-- PROBLEM STATEMENT --
Gather all lines in the data that hold the string "yellow".

-- SOURCE MATERIAL --
_____
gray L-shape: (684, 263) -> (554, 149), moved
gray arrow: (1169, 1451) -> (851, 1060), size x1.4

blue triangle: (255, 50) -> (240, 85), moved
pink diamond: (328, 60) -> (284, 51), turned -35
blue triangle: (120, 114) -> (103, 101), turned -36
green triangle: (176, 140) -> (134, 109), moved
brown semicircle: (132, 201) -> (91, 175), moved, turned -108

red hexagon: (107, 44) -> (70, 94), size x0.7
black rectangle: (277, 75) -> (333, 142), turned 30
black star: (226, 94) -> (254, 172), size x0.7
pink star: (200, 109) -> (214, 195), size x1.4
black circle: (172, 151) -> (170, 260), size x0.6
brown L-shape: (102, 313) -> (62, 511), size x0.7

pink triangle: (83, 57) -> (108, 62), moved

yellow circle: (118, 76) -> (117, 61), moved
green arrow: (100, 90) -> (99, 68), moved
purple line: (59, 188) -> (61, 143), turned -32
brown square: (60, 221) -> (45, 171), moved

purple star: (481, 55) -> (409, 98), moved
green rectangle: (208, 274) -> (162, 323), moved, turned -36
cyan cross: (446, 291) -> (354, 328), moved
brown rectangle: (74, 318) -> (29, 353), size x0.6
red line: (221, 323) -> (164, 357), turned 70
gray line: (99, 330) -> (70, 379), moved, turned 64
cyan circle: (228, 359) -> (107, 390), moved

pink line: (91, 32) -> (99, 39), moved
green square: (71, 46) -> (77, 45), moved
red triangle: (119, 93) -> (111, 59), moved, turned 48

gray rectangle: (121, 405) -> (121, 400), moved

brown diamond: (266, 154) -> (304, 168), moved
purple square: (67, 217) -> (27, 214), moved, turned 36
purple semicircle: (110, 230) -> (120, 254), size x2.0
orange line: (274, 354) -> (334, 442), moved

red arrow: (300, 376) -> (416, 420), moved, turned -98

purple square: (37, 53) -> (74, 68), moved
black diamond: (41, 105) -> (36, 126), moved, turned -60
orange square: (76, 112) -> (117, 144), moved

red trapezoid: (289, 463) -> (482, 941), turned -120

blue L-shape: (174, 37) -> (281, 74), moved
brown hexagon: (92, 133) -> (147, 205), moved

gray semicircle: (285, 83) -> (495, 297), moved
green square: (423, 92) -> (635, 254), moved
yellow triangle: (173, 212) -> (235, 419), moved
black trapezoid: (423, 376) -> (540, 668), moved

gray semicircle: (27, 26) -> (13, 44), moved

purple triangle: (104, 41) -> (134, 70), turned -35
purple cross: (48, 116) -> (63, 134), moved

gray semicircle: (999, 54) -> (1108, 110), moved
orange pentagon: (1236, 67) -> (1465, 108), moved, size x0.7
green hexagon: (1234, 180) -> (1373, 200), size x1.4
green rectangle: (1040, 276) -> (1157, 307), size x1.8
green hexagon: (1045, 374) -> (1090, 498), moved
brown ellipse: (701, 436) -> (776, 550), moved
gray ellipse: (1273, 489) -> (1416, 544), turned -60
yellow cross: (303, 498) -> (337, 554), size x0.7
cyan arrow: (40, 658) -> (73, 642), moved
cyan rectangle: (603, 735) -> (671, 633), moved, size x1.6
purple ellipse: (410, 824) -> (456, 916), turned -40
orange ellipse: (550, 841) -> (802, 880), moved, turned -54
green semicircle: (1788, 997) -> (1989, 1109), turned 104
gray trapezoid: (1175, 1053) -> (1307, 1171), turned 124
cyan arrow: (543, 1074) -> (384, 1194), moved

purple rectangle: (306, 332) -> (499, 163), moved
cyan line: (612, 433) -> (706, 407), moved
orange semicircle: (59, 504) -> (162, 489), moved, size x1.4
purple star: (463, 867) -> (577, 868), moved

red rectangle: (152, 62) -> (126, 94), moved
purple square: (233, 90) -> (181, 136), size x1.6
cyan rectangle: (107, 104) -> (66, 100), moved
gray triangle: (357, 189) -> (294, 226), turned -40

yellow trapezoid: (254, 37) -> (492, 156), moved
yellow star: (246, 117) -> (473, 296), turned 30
_____
-- RESPONSE TO THIS TASK --
yellow circle: (118, 76) -> (117, 61), moved
yellow triangle: (173, 212) -> (235, 419), moved
yellow cross: (303, 498) -> (337, 554), size x0.7
yellow trapezoid: (254, 37) -> (492, 156), moved
yellow star: (246, 117) -> (473, 296), turned 30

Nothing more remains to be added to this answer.